REQUIREMENT
Please reproduce exactly the line that carries "yellow hexagon: (72, 57) -> (144, 84), moved" and all remaining lines through the last line of the data, and write nothing else.

GIVEN RECORDS
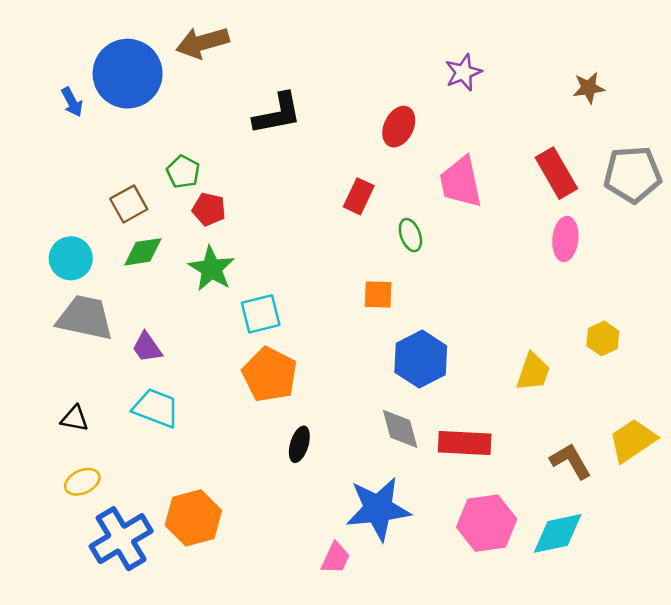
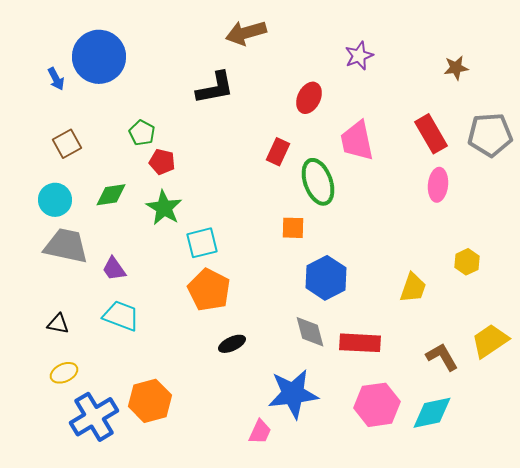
brown arrow: (202, 43) -> (246, 33), moved
brown square: (129, 204) -> (67, 144), moved
green ellipse: (410, 235) -> (318, 182), size x1.8
black ellipse: (299, 444) -> (232, 344), turned 48

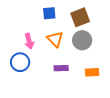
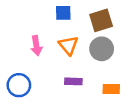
blue circle: (20, 62) -> (19, 85), moved

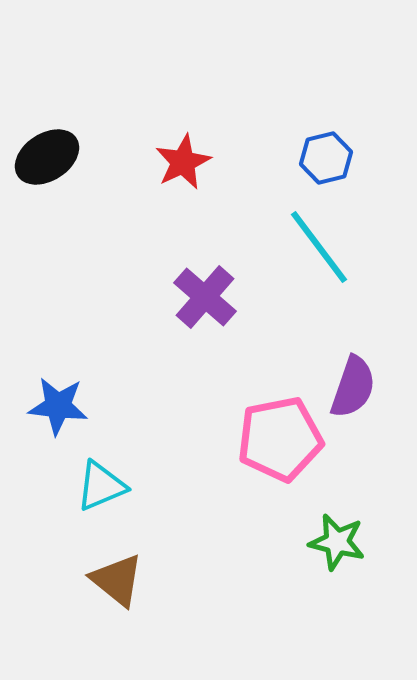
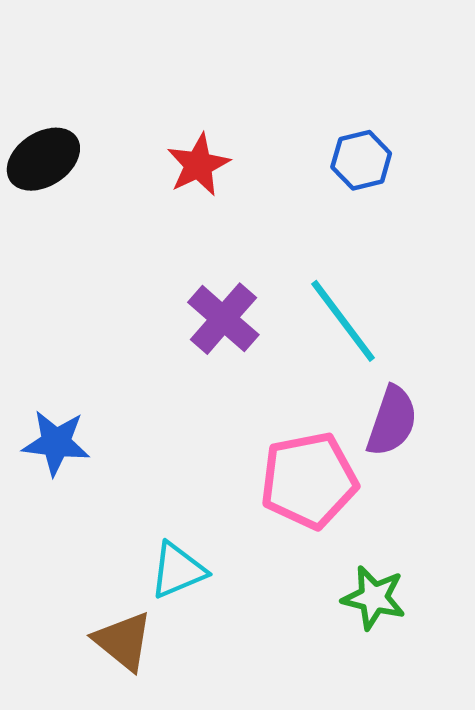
cyan line: (319, 247) -> (343, 321), moved
cyan triangle: (101, 486) -> (178, 570), moved

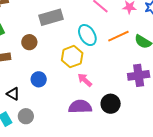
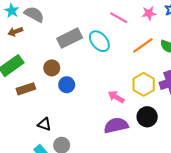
cyan ellipse: (87, 35) -> (99, 41), moved
yellow hexagon: (72, 57) -> (144, 84), moved
blue circle: (39, 79) -> (67, 85), moved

TASK RESULT
yellow hexagon: (72, 57) -> (144, 84), moved
blue circle: (39, 79) -> (67, 85), moved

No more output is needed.